Aim of the task: Before copying, set aside the pictures; then restate exactly the lines from the one with "right to centre" through the last line of the records.

Dataset:
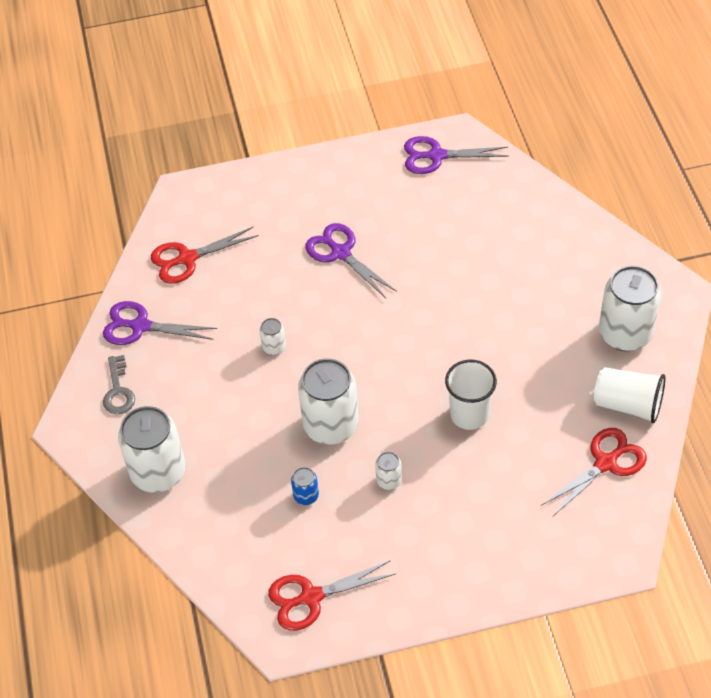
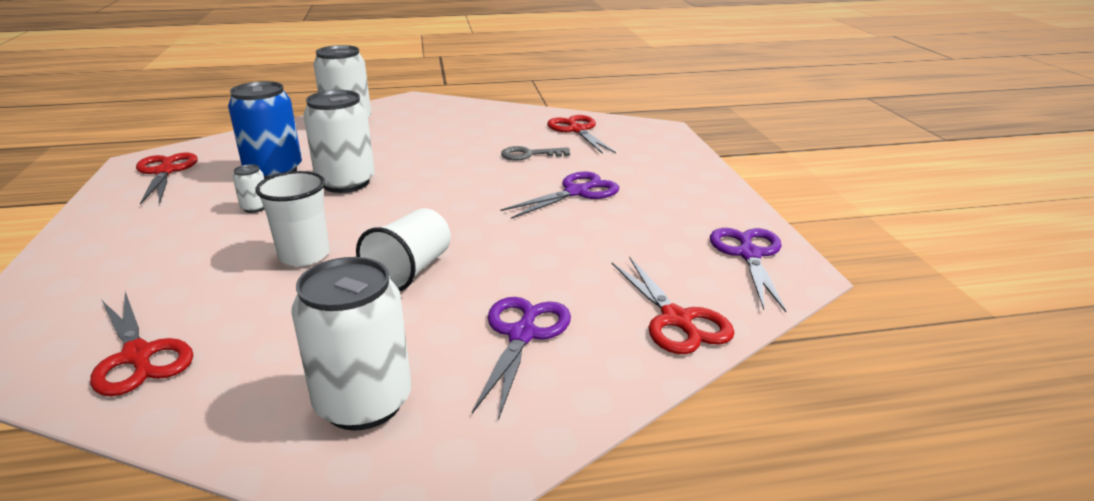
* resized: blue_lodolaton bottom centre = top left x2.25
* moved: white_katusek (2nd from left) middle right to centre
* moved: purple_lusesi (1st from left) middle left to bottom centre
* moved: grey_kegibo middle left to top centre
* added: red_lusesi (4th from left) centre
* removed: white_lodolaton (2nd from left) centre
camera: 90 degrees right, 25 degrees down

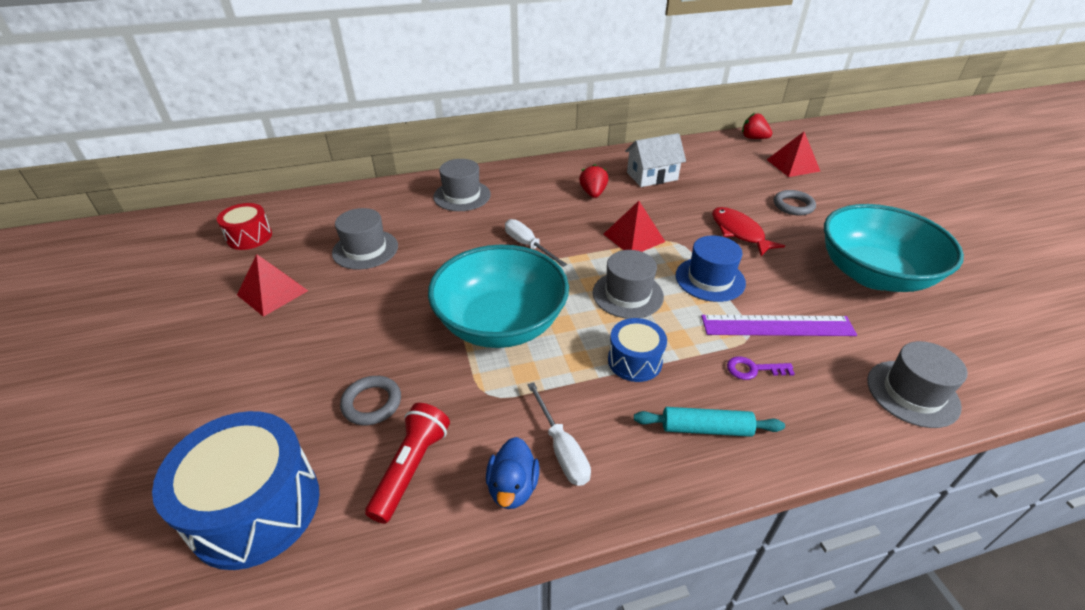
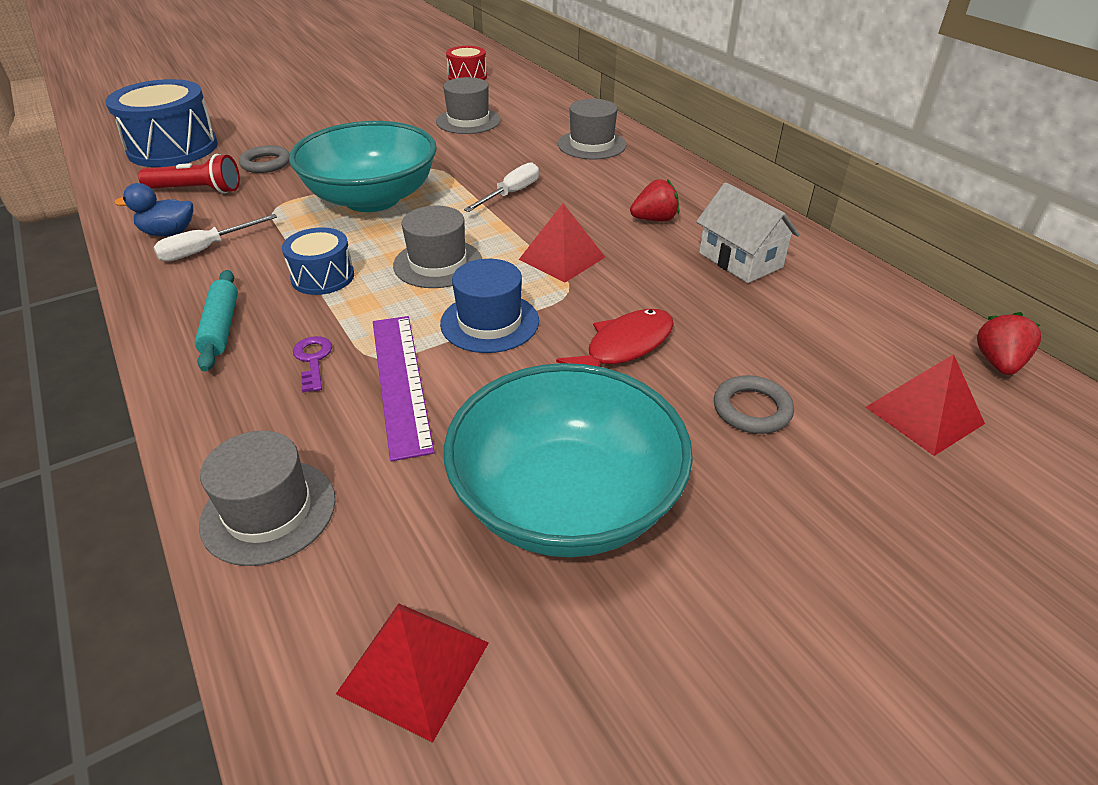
* moved: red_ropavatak (1st from left) middle left to bottom centre
camera: 75 degrees right, 0 degrees up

Answer to this exercise:
* moved: white_katusek (2nd from left) middle right to centre
* moved: purple_lusesi (1st from left) middle left to bottom centre
* moved: grey_kegibo middle left to top centre
* added: red_lusesi (4th from left) centre
* removed: white_lodolaton (2nd from left) centre
camera: 90 degrees right, 25 degrees down

* moved: red_ropavatak (1st from left) middle left to bottom centre
camera: 75 degrees right, 0 degrees up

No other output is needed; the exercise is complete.